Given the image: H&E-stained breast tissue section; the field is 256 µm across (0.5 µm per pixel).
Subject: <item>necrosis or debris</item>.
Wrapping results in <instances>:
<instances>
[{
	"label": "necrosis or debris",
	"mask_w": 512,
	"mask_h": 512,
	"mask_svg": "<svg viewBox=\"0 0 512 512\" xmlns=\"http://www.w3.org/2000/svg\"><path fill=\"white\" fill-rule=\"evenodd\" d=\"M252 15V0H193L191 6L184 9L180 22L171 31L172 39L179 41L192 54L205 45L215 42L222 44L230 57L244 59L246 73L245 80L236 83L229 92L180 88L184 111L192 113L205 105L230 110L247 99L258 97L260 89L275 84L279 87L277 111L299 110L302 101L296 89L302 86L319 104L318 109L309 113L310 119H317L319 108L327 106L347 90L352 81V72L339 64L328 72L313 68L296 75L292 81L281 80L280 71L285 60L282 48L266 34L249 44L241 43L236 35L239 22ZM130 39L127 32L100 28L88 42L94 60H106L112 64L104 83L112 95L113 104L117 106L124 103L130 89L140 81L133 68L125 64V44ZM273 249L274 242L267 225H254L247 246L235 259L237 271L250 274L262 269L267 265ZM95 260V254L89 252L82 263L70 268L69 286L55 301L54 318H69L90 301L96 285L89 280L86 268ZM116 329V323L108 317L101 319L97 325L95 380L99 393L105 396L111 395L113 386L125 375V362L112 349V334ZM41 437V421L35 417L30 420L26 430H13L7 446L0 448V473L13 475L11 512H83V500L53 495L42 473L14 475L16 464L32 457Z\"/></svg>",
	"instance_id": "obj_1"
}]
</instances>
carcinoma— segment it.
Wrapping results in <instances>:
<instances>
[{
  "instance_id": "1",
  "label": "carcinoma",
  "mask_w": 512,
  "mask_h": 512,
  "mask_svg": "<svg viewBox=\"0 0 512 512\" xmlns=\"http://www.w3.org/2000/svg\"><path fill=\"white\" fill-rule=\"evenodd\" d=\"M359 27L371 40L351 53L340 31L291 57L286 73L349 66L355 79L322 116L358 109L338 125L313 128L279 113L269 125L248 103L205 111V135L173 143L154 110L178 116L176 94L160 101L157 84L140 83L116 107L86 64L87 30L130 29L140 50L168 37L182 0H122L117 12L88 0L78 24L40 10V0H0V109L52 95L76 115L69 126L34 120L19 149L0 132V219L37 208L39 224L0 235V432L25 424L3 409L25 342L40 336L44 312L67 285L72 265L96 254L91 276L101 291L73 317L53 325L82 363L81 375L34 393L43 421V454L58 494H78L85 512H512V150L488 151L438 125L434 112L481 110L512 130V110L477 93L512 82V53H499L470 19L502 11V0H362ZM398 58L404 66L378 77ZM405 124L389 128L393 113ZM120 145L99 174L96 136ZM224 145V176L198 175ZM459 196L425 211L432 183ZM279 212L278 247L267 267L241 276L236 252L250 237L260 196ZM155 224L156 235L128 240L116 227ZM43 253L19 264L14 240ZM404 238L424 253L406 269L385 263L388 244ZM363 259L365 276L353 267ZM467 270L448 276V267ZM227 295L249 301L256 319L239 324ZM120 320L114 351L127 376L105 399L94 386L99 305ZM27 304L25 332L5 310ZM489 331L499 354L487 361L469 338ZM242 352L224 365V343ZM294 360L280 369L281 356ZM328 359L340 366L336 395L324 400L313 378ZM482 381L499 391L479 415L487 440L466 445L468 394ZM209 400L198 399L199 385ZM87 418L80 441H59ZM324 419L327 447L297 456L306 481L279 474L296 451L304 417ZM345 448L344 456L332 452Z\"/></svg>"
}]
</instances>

> [To do] Write out the full listing, keeping every line exactly as it is.

> [Finished task]
Given the image: H&E-stained breast tissue section; the field is 256 µm across (0.5 µm per pixel).
Subject: <item>necrosis or debris</item>.
Wrapping results in <instances>:
<instances>
[{
	"label": "necrosis or debris",
	"mask_w": 512,
	"mask_h": 512,
	"mask_svg": "<svg viewBox=\"0 0 512 512\" xmlns=\"http://www.w3.org/2000/svg\"><path fill=\"white\" fill-rule=\"evenodd\" d=\"M252 15V0H193L191 6L184 9L180 22L171 31L172 39L179 41L192 54L205 45L215 42L222 44L230 57L244 59L246 73L245 80L236 83L229 92L180 88L184 111L192 113L205 105L230 110L247 99L258 97L260 89L275 84L279 87L277 111L299 110L302 101L296 89L302 86L319 104L318 109L309 113L310 119H317L319 108L327 106L347 90L352 81V72L339 64L328 72L313 68L296 75L292 81L281 80L280 71L285 60L282 48L266 34L249 44L241 43L236 35L239 22ZM130 39L127 32L100 28L88 42L94 60H106L112 64L104 83L112 95L113 104L117 106L124 103L130 89L140 81L133 68L125 64V44ZM273 249L274 242L267 225H254L247 246L235 259L237 271L250 274L262 269L267 265ZM95 260V254L89 252L82 263L70 268L69 286L55 301L54 318H69L90 301L96 285L89 280L86 268ZM116 329V323L108 317L101 319L97 325L95 380L99 393L105 396L111 395L113 386L125 375V362L112 349V334ZM41 437V421L35 417L30 420L26 430H13L7 446L0 448V473L13 475L11 512H83V500L53 495L42 473L14 475L16 464L32 457Z\"/></svg>",
	"instance_id": "obj_1"
}]
</instances>
carcinoma— segment it.
Wrapping results in <instances>:
<instances>
[{
  "instance_id": "1",
  "label": "carcinoma",
  "mask_w": 512,
  "mask_h": 512,
  "mask_svg": "<svg viewBox=\"0 0 512 512\" xmlns=\"http://www.w3.org/2000/svg\"><path fill=\"white\" fill-rule=\"evenodd\" d=\"M359 27L371 40L351 53L340 31L291 57L286 73L349 66L355 79L322 116L358 109L338 125L313 128L279 113L269 125L248 103L205 111V135L173 143L154 110L178 116L176 94L160 101L157 84L140 83L116 107L86 64L87 30L130 29L140 50L168 37L182 0H122L117 12L88 0L78 24L40 10V0H0V109L52 95L76 115L69 126L34 120L19 149L0 132V219L37 208L39 224L0 235V432L25 424L3 409L25 342L40 336L44 312L67 285L72 265L96 254L91 276L101 291L73 317L53 325L82 363L81 375L34 393L43 421V454L58 494H78L85 512H512V150L488 151L438 125L434 112L481 110L512 130V110L477 93L512 82V53H499L470 19L502 11V0H362ZM398 58L404 66L378 77ZM405 124L389 128L393 113ZM120 145L99 174L96 136ZM224 145V176L198 175ZM459 196L425 211L432 183ZM279 212L278 247L267 267L241 276L236 252L250 237L260 196ZM155 224L156 235L128 240L116 227ZM43 253L19 264L14 240ZM404 238L424 253L406 269L385 263L388 244ZM363 259L365 276L353 267ZM467 270L448 276V267ZM227 295L249 301L256 319L239 324ZM120 320L114 351L127 376L105 399L94 386L99 305ZM27 304L25 332L5 310ZM489 331L499 354L487 361L469 338ZM242 352L224 365V343ZM294 360L280 369L281 356ZM328 359L340 366L336 395L324 400L313 378ZM482 381L499 391L479 415L487 440L466 445L468 394ZM209 400L198 399L199 385ZM87 418L80 441H59ZM324 419L327 447L297 456L306 481L279 474L296 451L304 417ZM345 448L344 456L332 452Z\"/></svg>"
}]
</instances>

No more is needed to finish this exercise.